## Record set:

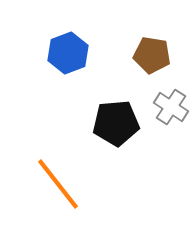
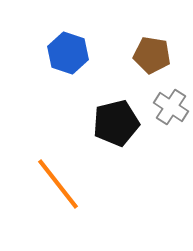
blue hexagon: rotated 21 degrees counterclockwise
black pentagon: rotated 9 degrees counterclockwise
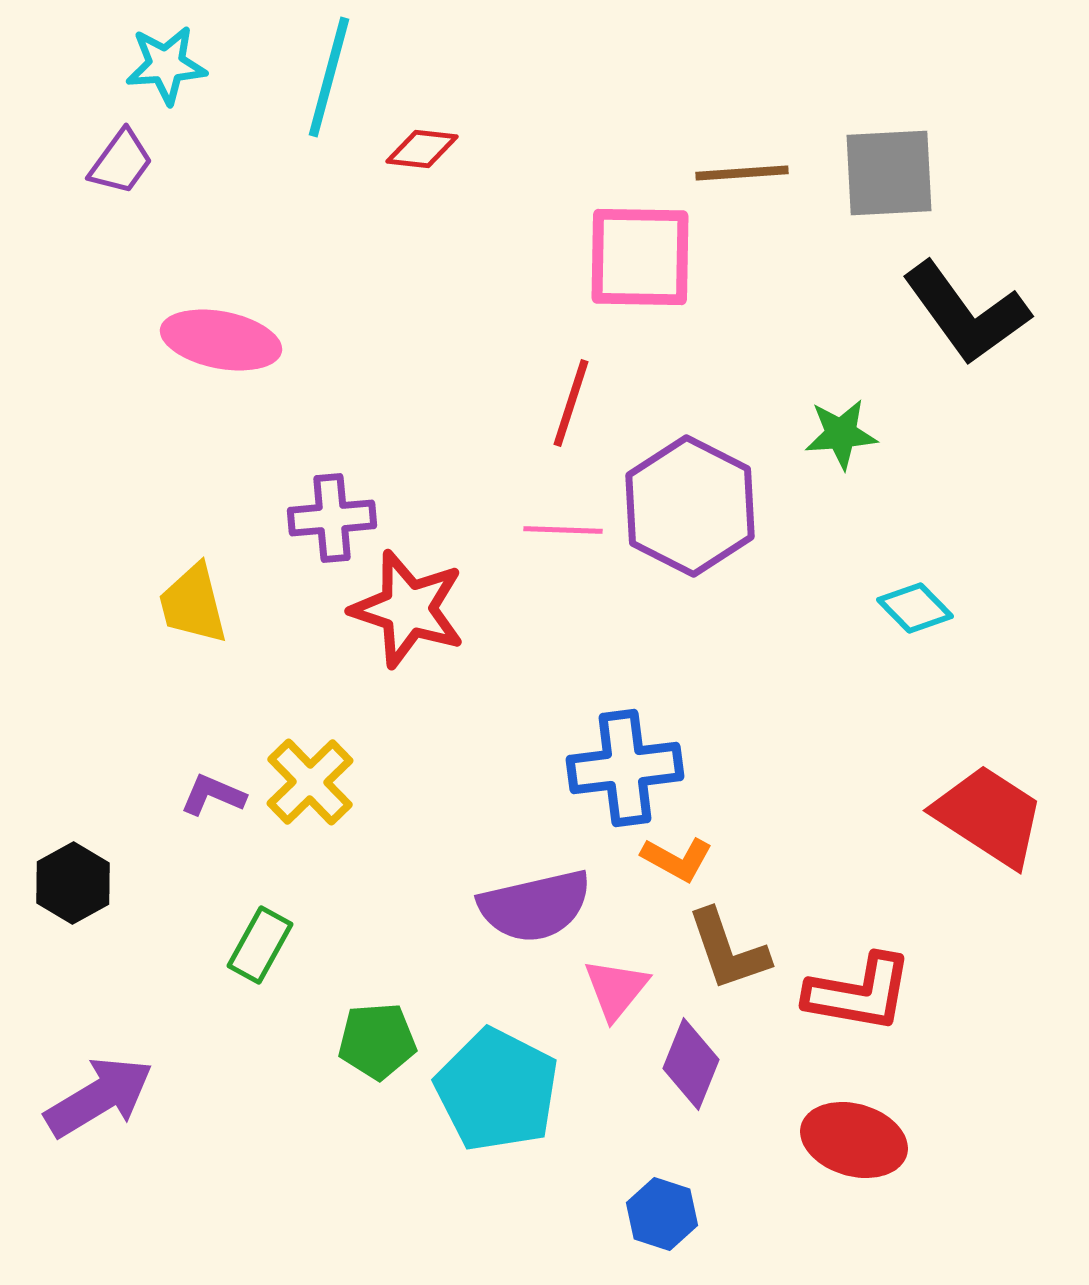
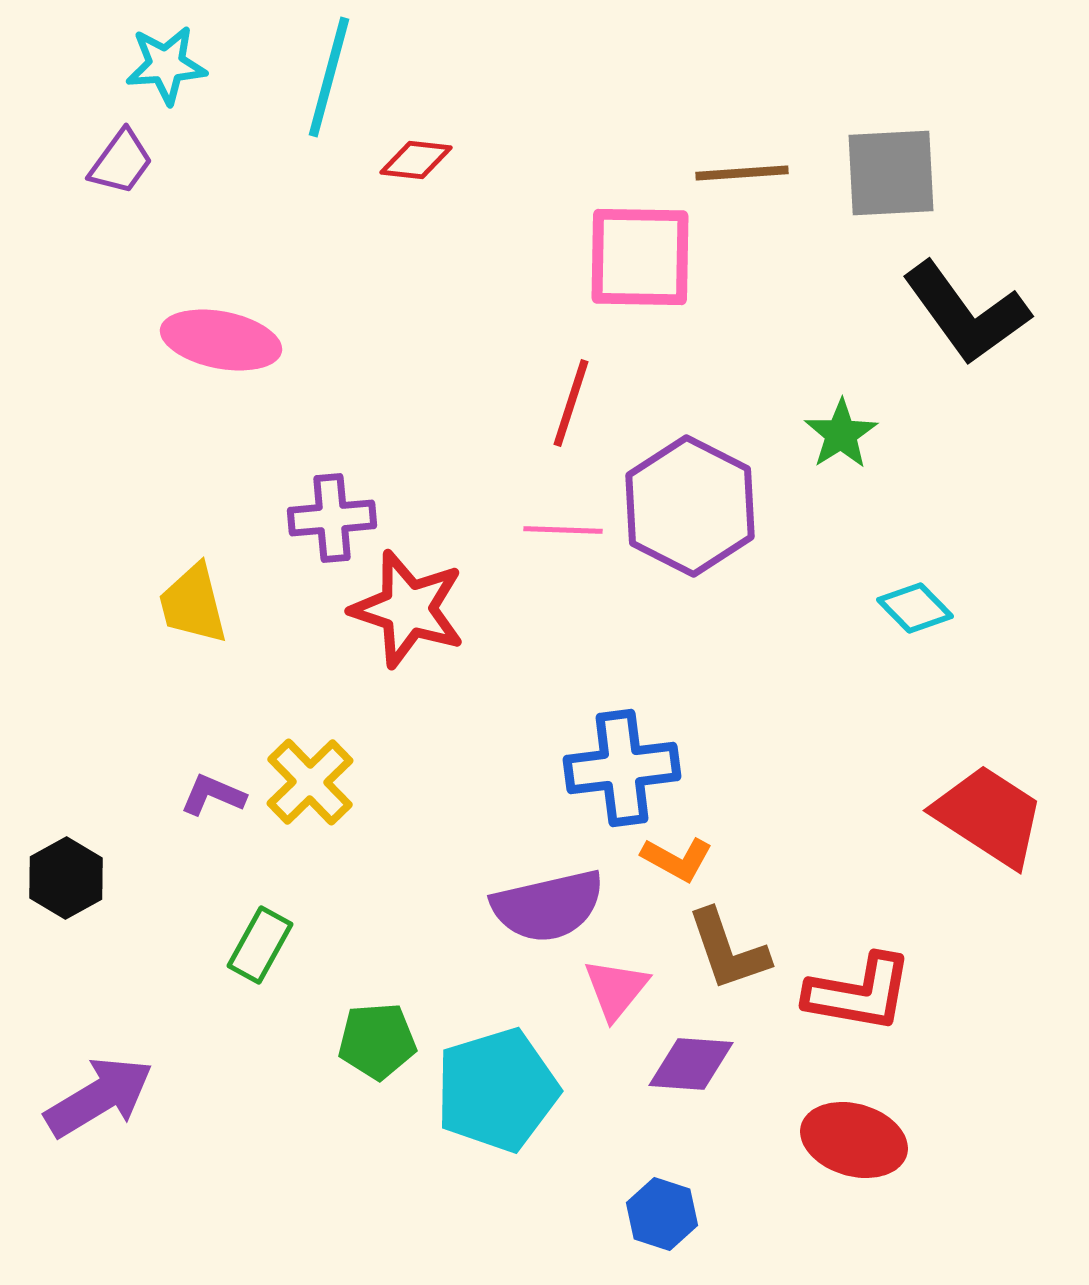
red diamond: moved 6 px left, 11 px down
gray square: moved 2 px right
green star: rotated 28 degrees counterclockwise
blue cross: moved 3 px left
black hexagon: moved 7 px left, 5 px up
purple semicircle: moved 13 px right
purple diamond: rotated 72 degrees clockwise
cyan pentagon: rotated 28 degrees clockwise
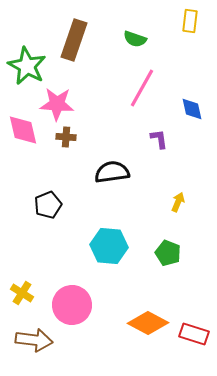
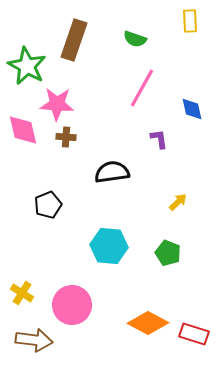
yellow rectangle: rotated 10 degrees counterclockwise
yellow arrow: rotated 24 degrees clockwise
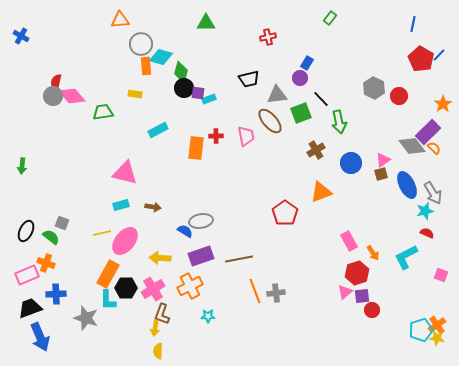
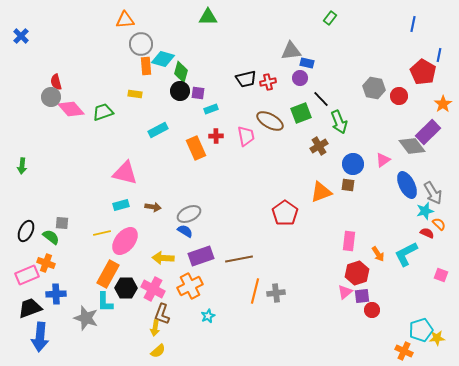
orange triangle at (120, 20): moved 5 px right
green triangle at (206, 23): moved 2 px right, 6 px up
blue cross at (21, 36): rotated 14 degrees clockwise
red cross at (268, 37): moved 45 px down
blue line at (439, 55): rotated 32 degrees counterclockwise
cyan diamond at (161, 57): moved 2 px right, 2 px down
red pentagon at (421, 59): moved 2 px right, 13 px down
blue rectangle at (307, 63): rotated 72 degrees clockwise
black trapezoid at (249, 79): moved 3 px left
red semicircle at (56, 82): rotated 28 degrees counterclockwise
black circle at (184, 88): moved 4 px left, 3 px down
gray hexagon at (374, 88): rotated 15 degrees counterclockwise
gray triangle at (277, 95): moved 14 px right, 44 px up
gray circle at (53, 96): moved 2 px left, 1 px down
pink diamond at (72, 96): moved 1 px left, 13 px down
cyan rectangle at (209, 99): moved 2 px right, 10 px down
green trapezoid at (103, 112): rotated 10 degrees counterclockwise
brown ellipse at (270, 121): rotated 20 degrees counterclockwise
green arrow at (339, 122): rotated 10 degrees counterclockwise
orange rectangle at (196, 148): rotated 30 degrees counterclockwise
orange semicircle at (434, 148): moved 5 px right, 76 px down
brown cross at (316, 150): moved 3 px right, 4 px up
blue circle at (351, 163): moved 2 px right, 1 px down
brown square at (381, 174): moved 33 px left, 11 px down; rotated 24 degrees clockwise
gray ellipse at (201, 221): moved 12 px left, 7 px up; rotated 15 degrees counterclockwise
gray square at (62, 223): rotated 16 degrees counterclockwise
pink rectangle at (349, 241): rotated 36 degrees clockwise
orange arrow at (373, 253): moved 5 px right, 1 px down
cyan L-shape at (406, 257): moved 3 px up
yellow arrow at (160, 258): moved 3 px right
pink cross at (153, 289): rotated 30 degrees counterclockwise
orange line at (255, 291): rotated 35 degrees clockwise
cyan L-shape at (108, 300): moved 3 px left, 2 px down
cyan star at (208, 316): rotated 24 degrees counterclockwise
orange cross at (437, 325): moved 33 px left, 26 px down; rotated 30 degrees counterclockwise
blue arrow at (40, 337): rotated 28 degrees clockwise
yellow star at (437, 338): rotated 14 degrees counterclockwise
yellow semicircle at (158, 351): rotated 133 degrees counterclockwise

## To be done:
Retype, with no changes, the stretch of the listing above from the line containing "yellow rectangle: rotated" through the line containing "yellow arrow: rotated 24 degrees clockwise".

## Response to this task:
yellow rectangle: rotated 10 degrees counterclockwise
yellow arrow: rotated 24 degrees clockwise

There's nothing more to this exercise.